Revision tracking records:
= = = =

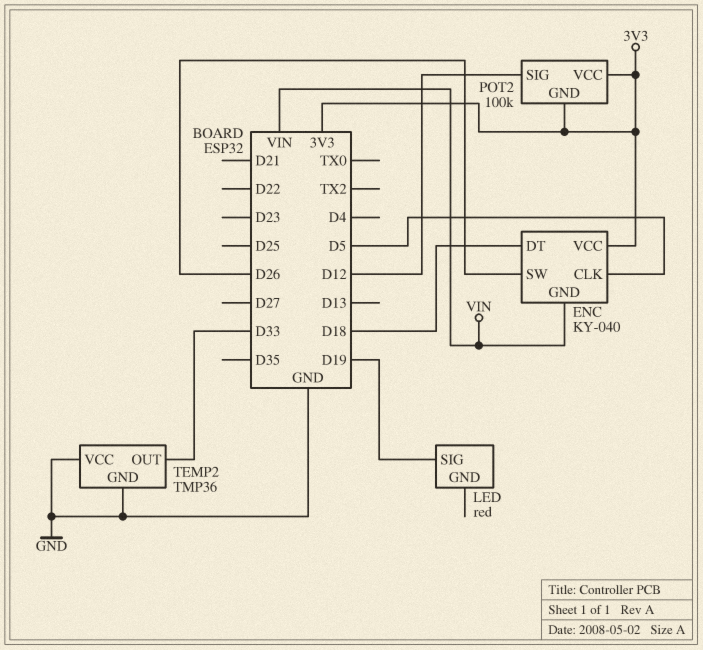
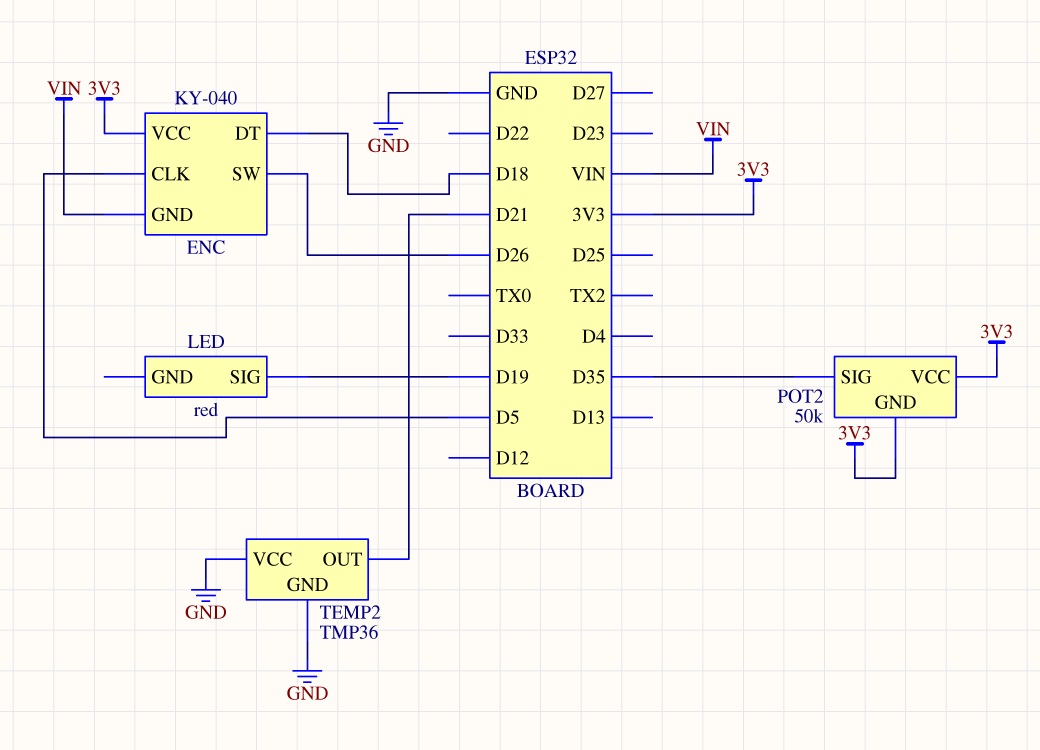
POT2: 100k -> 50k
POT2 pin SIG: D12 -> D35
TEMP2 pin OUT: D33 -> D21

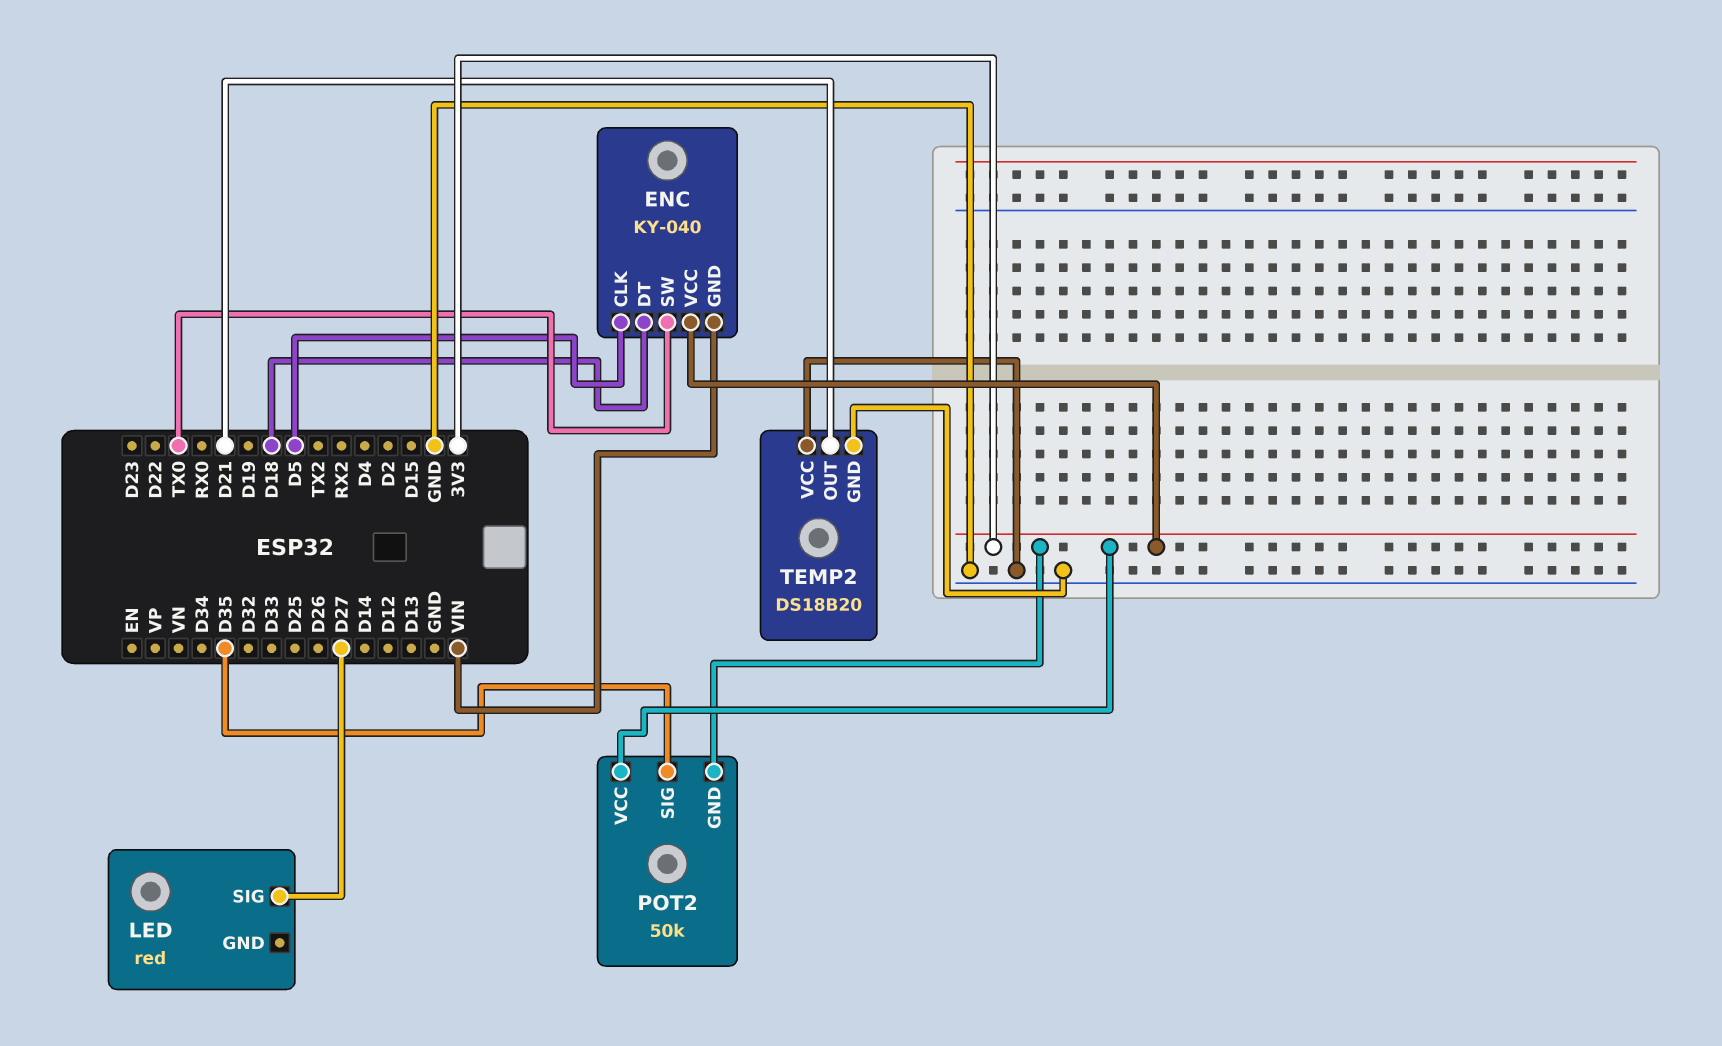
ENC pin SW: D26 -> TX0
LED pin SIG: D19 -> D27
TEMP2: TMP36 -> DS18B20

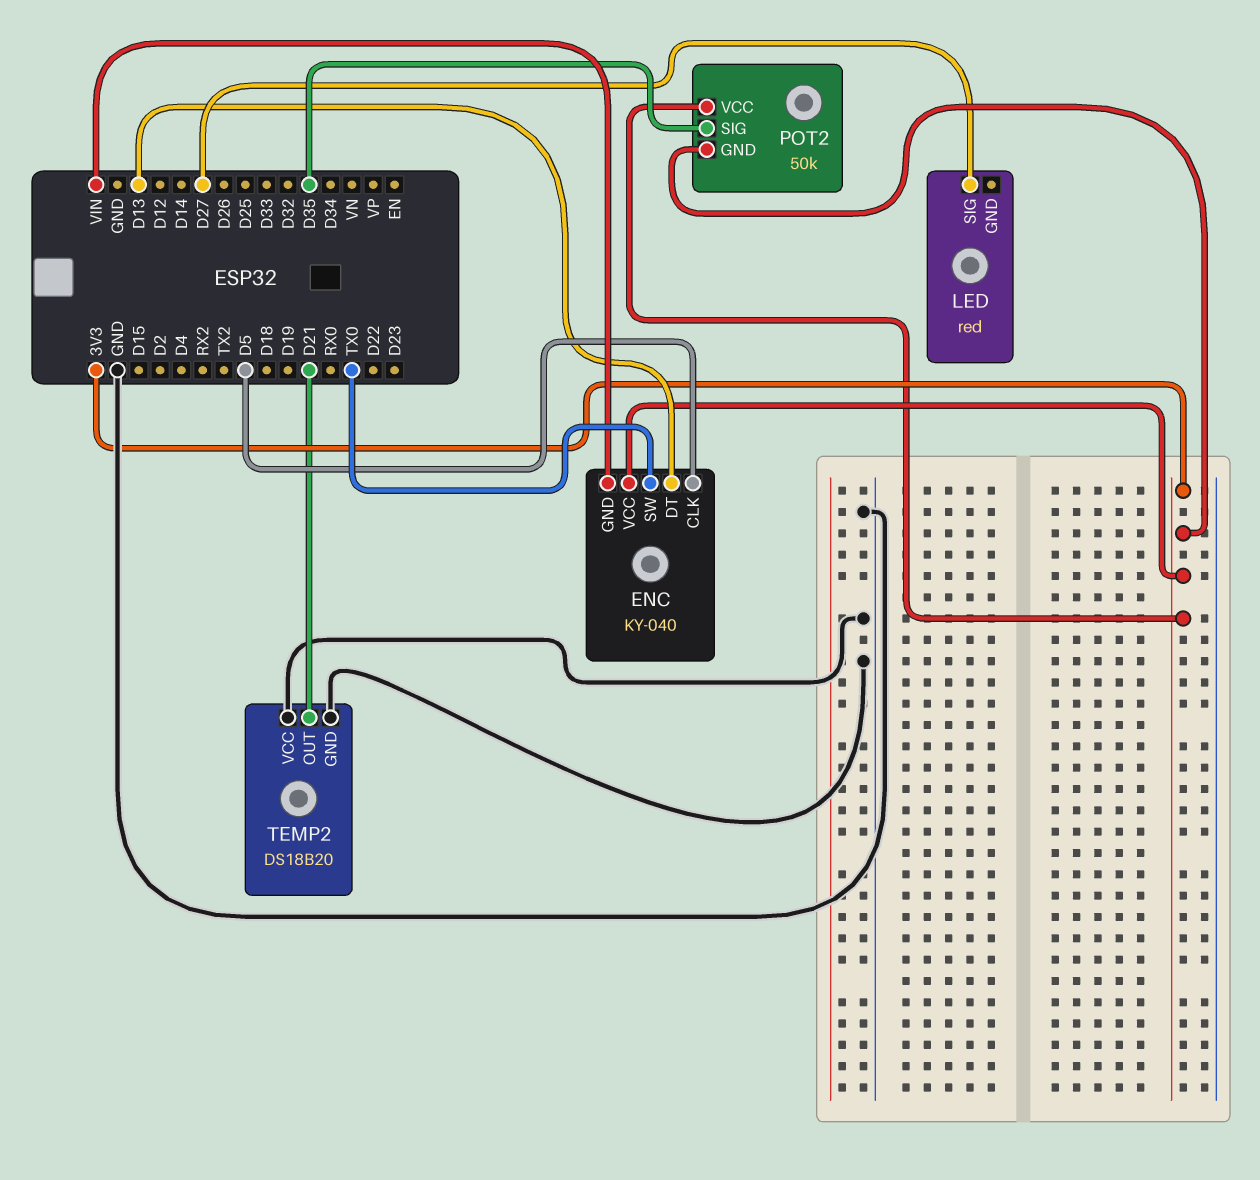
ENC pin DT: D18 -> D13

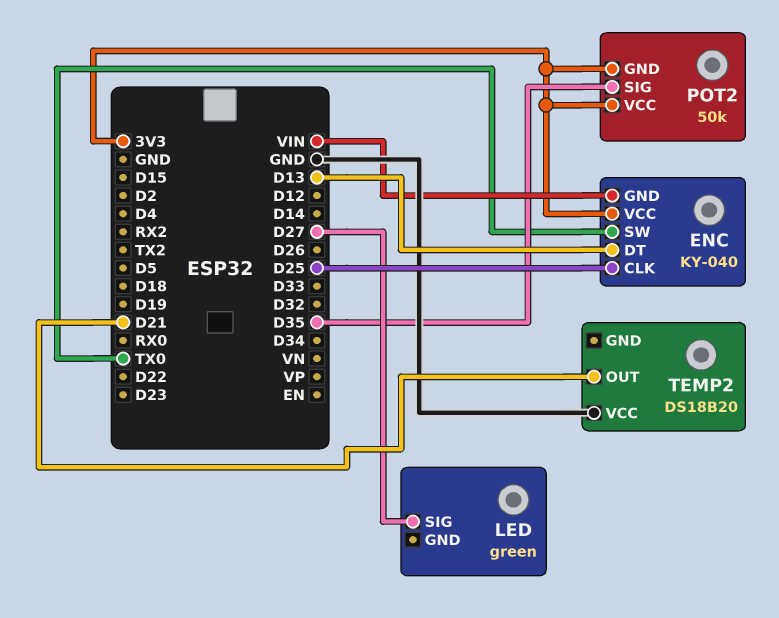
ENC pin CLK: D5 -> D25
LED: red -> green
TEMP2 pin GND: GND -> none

= = = =

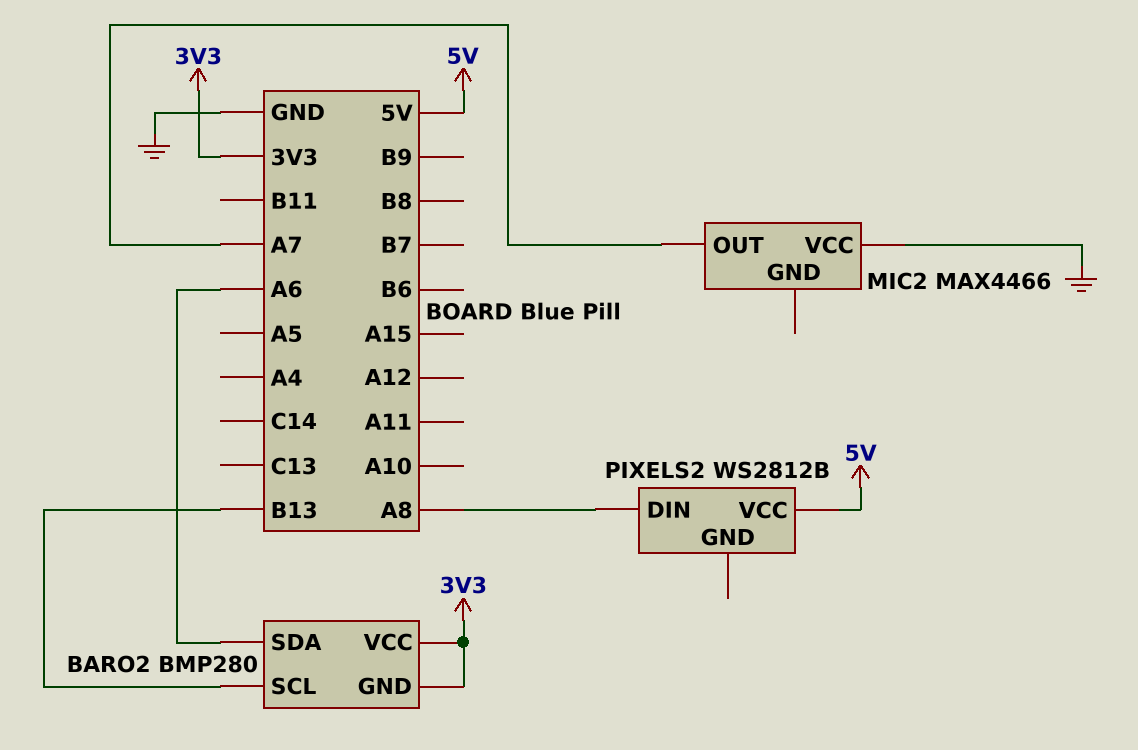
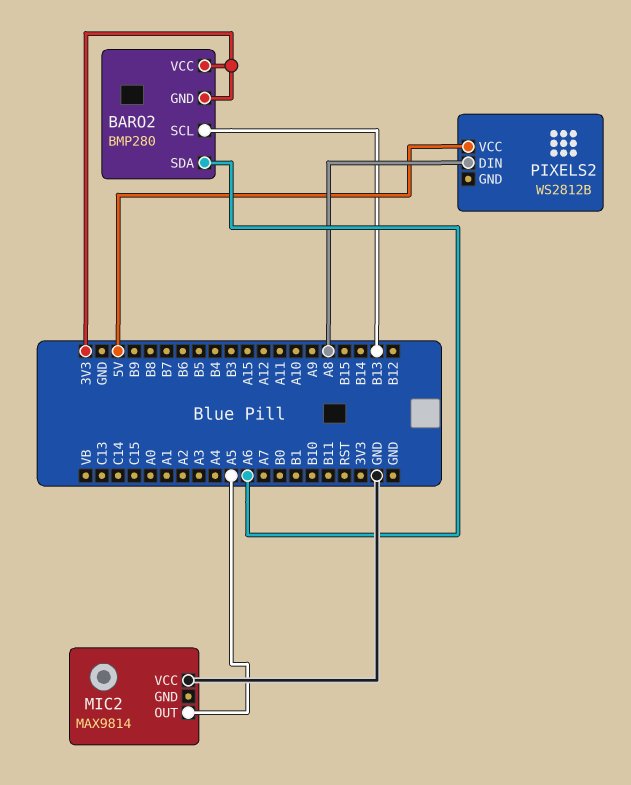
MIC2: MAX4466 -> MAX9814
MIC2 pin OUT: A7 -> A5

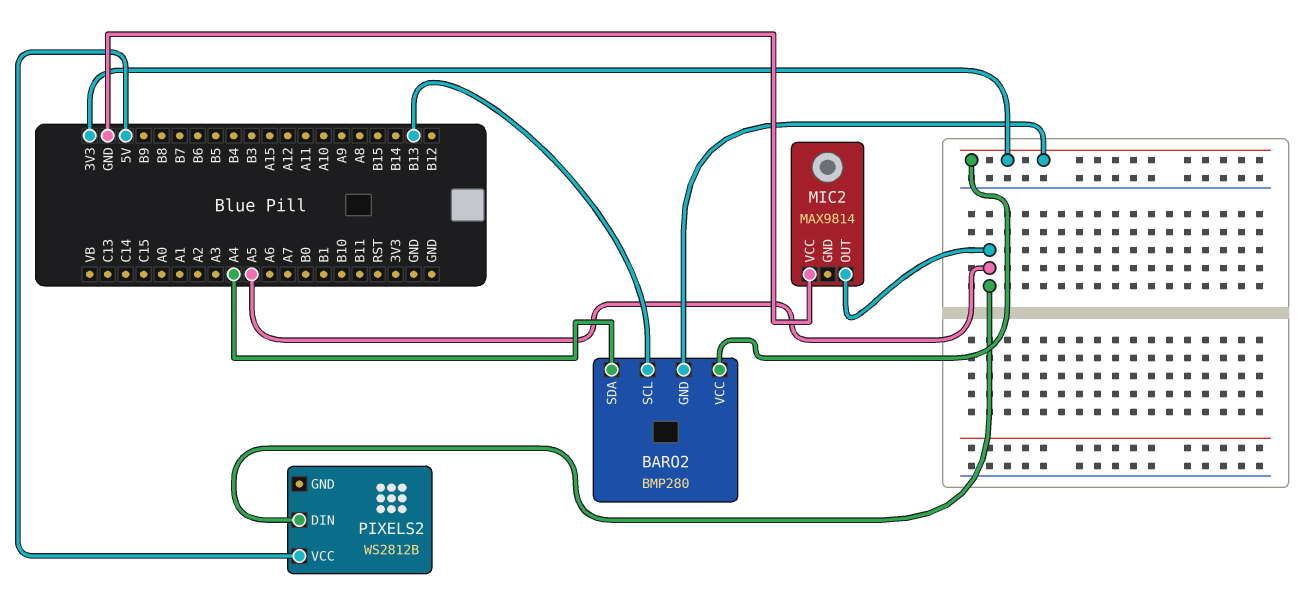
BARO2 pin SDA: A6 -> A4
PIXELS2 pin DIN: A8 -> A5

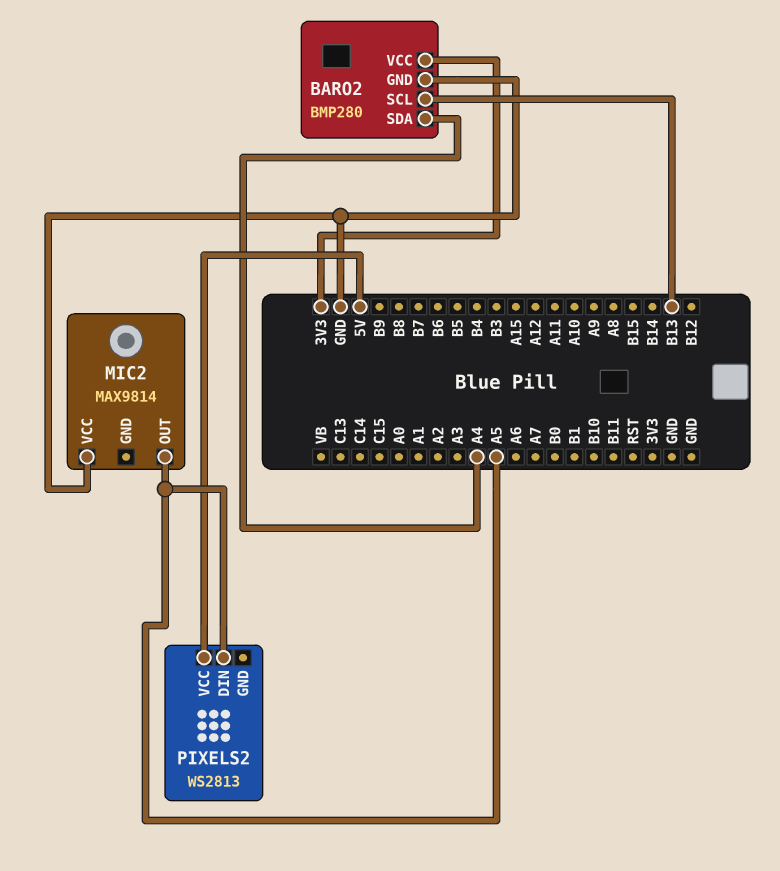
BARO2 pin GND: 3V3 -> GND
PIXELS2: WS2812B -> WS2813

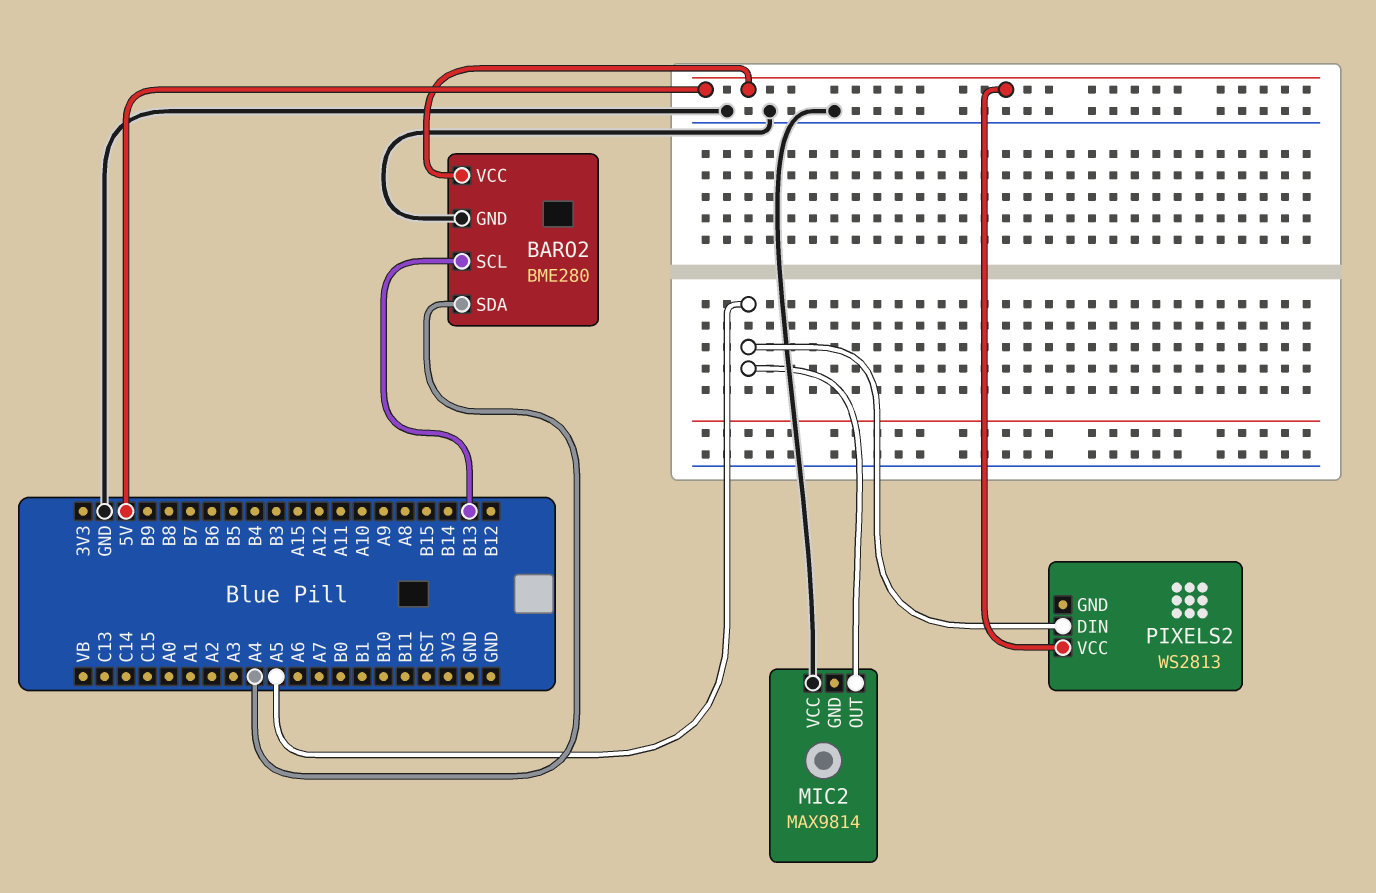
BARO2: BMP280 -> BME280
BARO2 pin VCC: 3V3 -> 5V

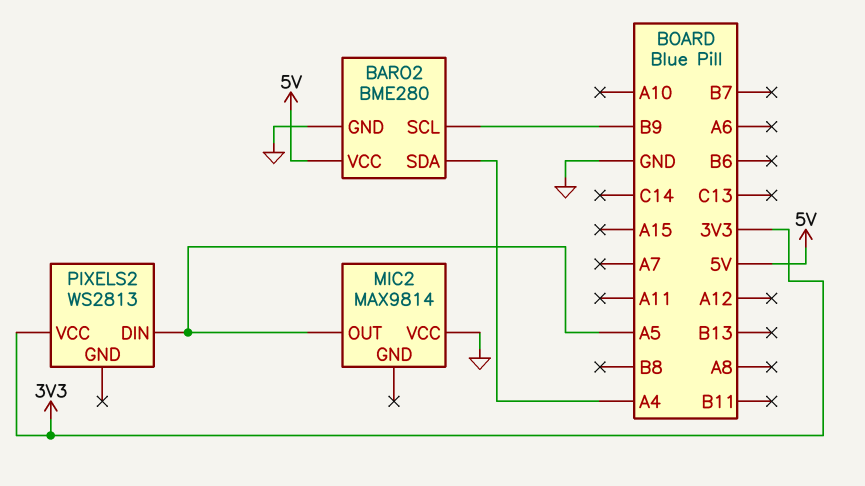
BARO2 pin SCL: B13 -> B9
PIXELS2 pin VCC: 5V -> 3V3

= = = =

> [REQUIRED WORK]
Exact copy, pictures excluded: every line above from the one containing "PIXELS2 pin DIN: A8 -> A5" to the one containing "PIXELS2 pin VCC: 5V -> 3V3", inclusive, and nothing more.

> [SOLUTION TO THE PROBLEM]
PIXELS2 pin DIN: A8 -> A5

BARO2 pin GND: 3V3 -> GND
PIXELS2: WS2812B -> WS2813

BARO2: BMP280 -> BME280
BARO2 pin VCC: 3V3 -> 5V

BARO2 pin SCL: B13 -> B9
PIXELS2 pin VCC: 5V -> 3V3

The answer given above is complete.